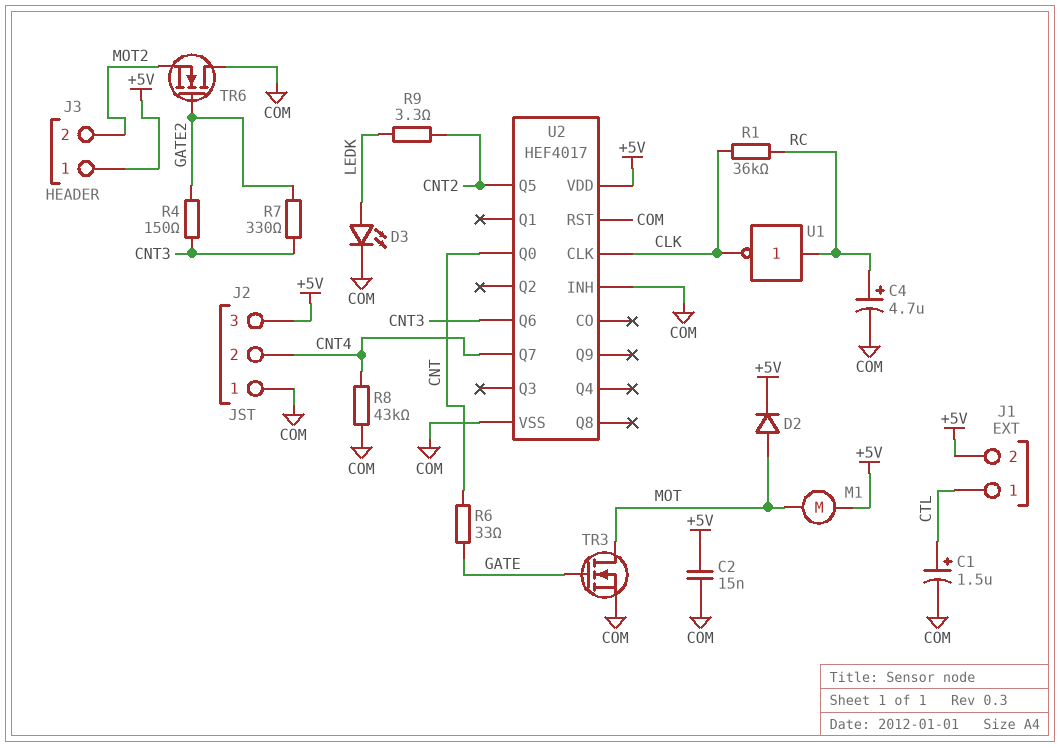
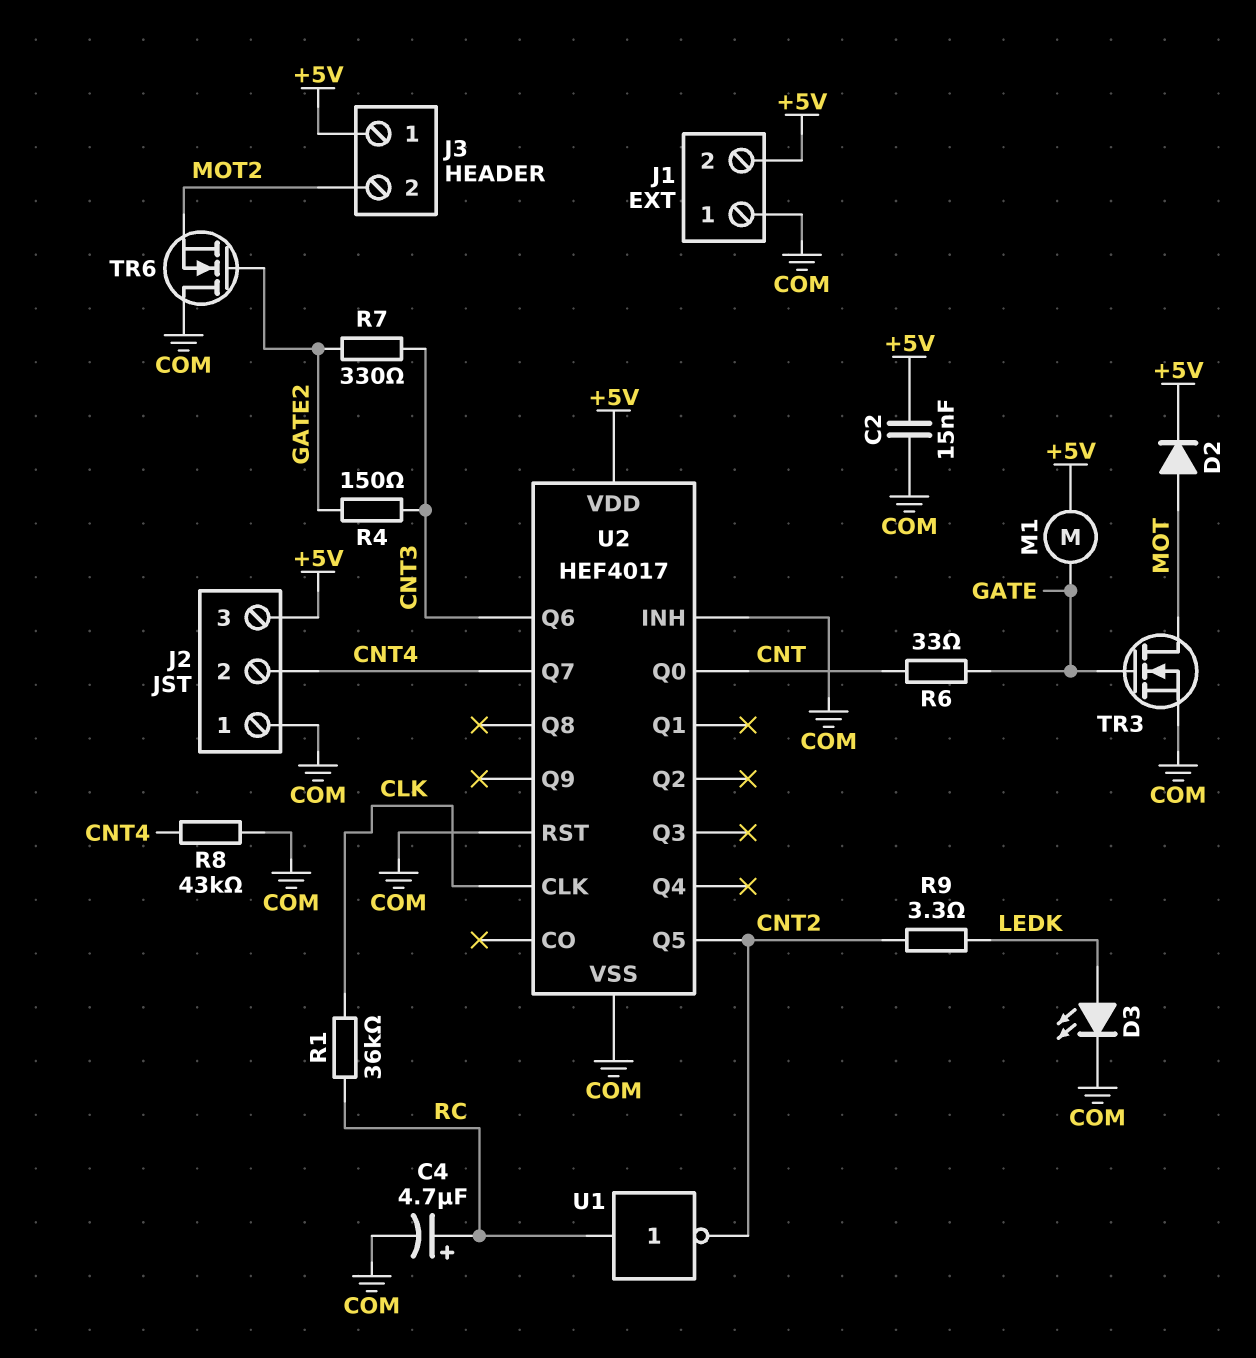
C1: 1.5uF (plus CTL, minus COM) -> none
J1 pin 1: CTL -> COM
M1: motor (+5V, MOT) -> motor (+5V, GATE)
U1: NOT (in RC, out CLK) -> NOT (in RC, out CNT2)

__________________________________________________

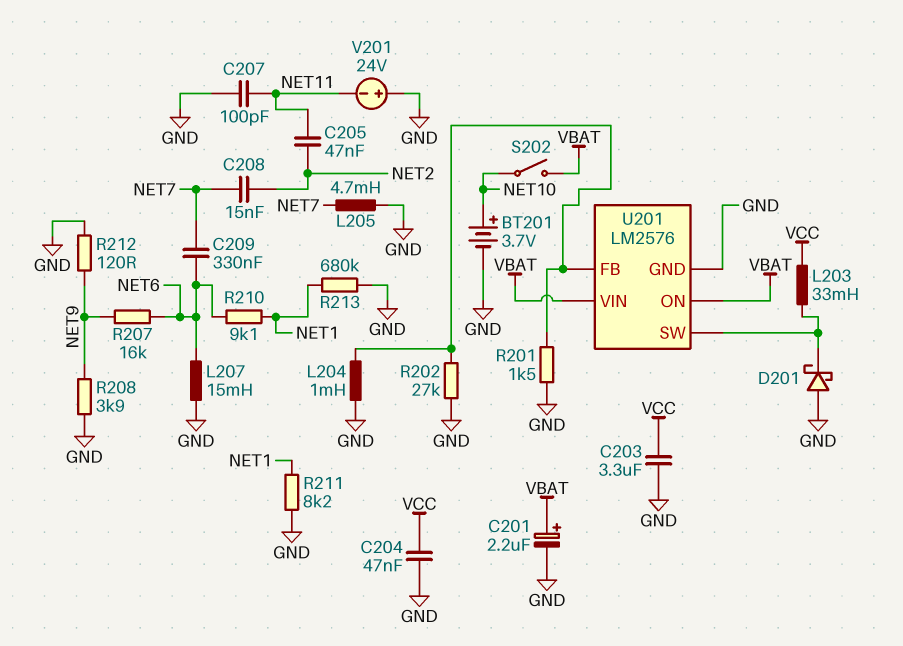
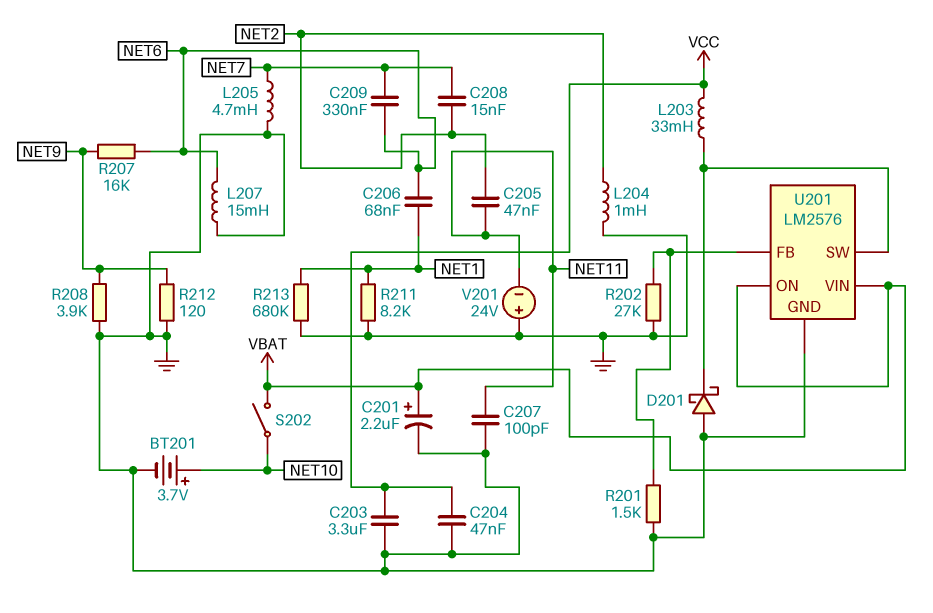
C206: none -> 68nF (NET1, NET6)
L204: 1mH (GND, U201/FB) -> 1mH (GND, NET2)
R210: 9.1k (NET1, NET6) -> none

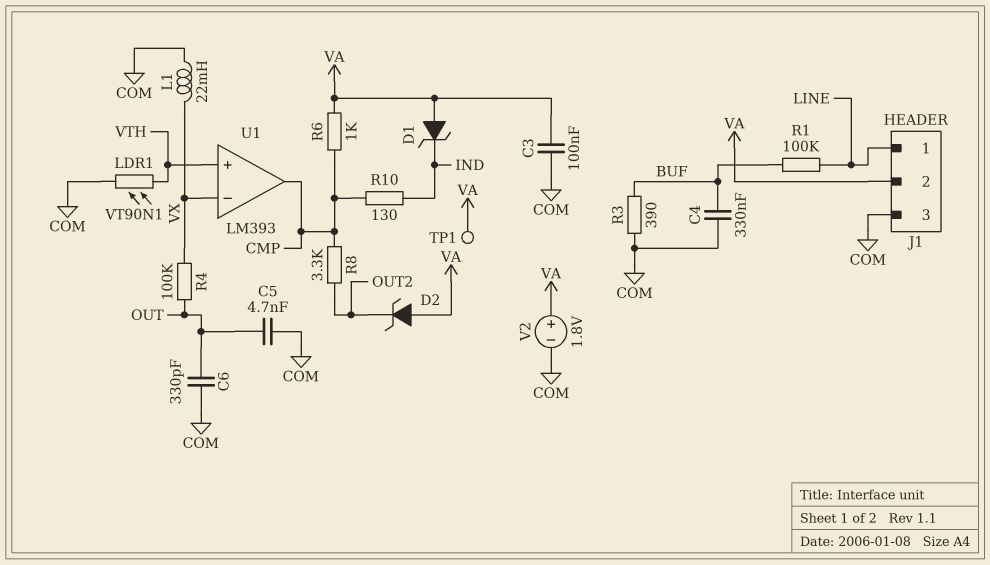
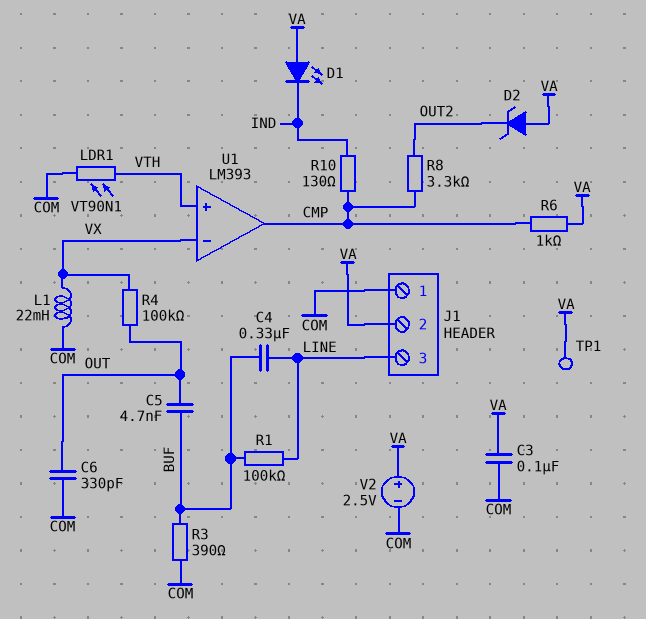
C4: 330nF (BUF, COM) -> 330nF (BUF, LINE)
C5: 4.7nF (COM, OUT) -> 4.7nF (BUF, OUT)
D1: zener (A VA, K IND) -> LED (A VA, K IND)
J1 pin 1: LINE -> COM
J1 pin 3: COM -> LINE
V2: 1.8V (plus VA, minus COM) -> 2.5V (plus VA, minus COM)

__________________________________________________

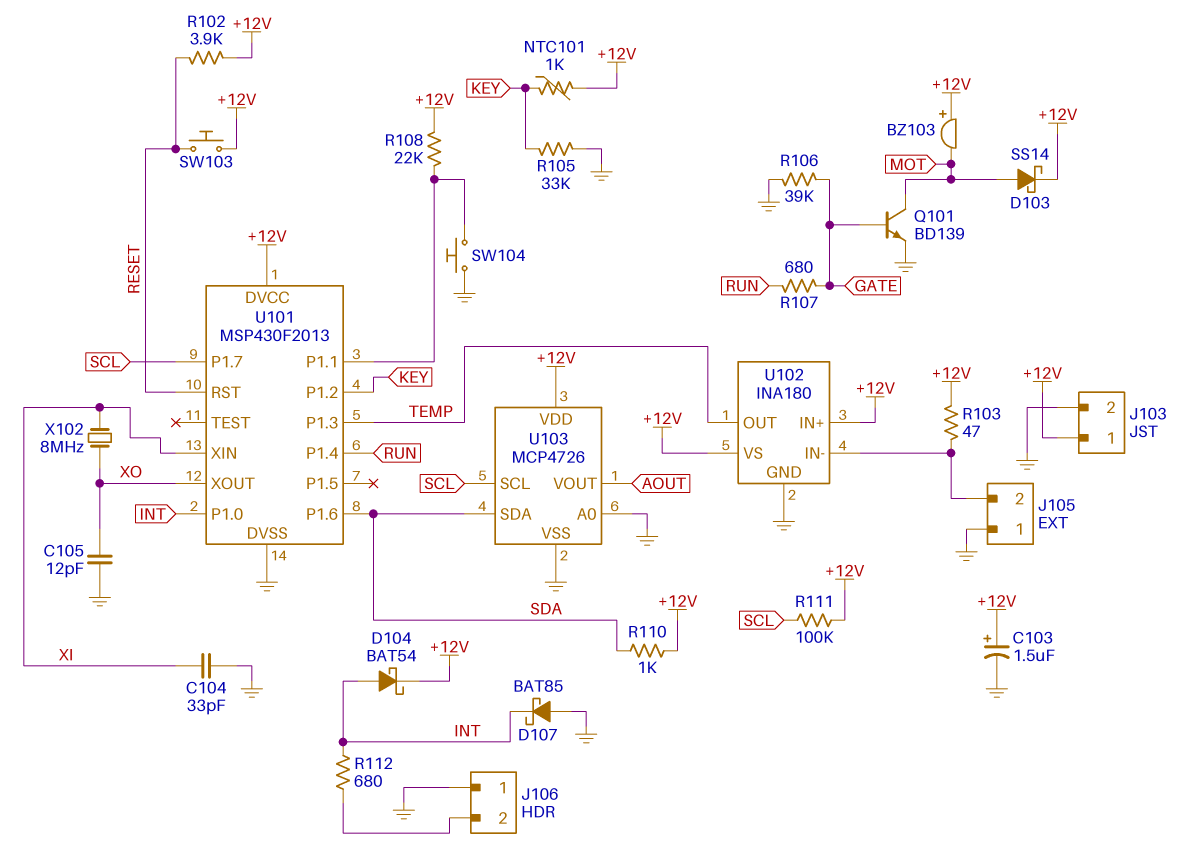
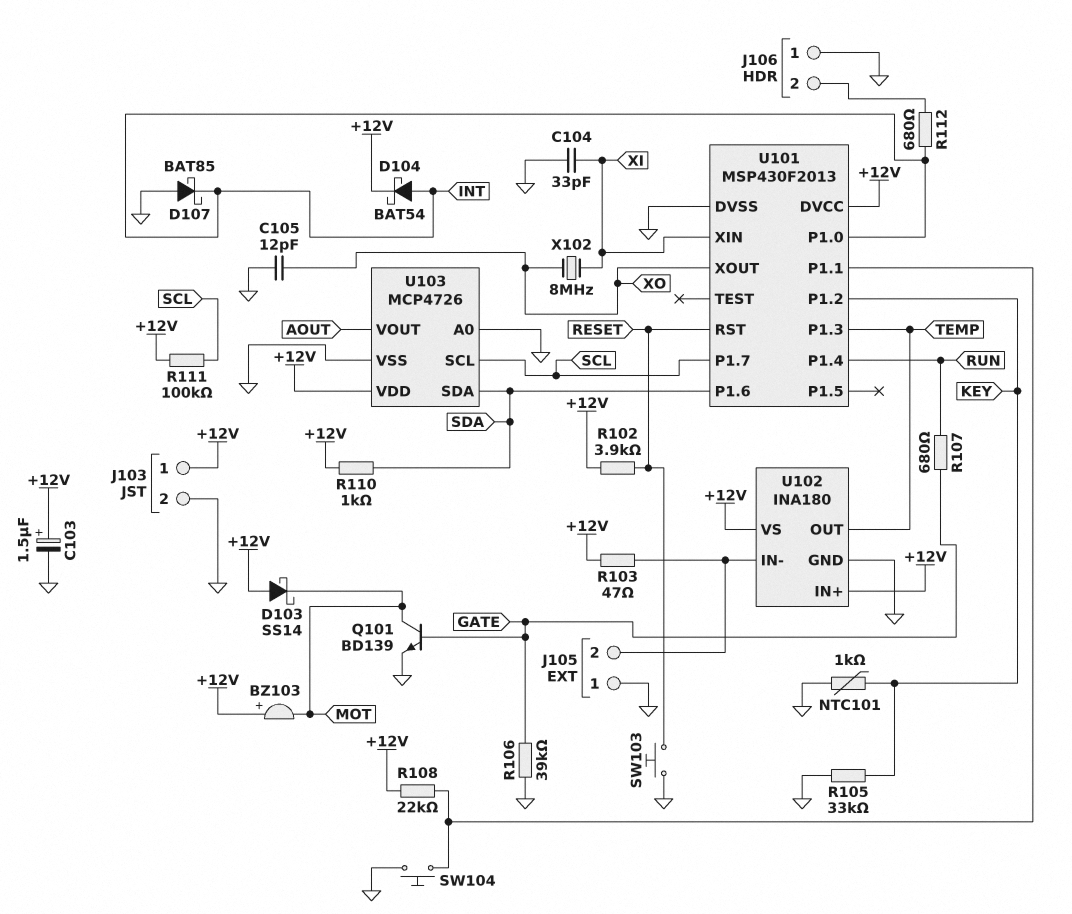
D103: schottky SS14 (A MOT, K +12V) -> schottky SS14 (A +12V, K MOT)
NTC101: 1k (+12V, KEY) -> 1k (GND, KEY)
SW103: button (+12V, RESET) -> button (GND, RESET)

__________________________________________________

Exercise aim — Wherever the word "plus" appears in the listing, copy the line that holds it.

Completed task —
C1: 1.5uF (plus CTL, minus COM) -> none
V2: 1.8V (plus VA, minus COM) -> 2.5V (plus VA, minus COM)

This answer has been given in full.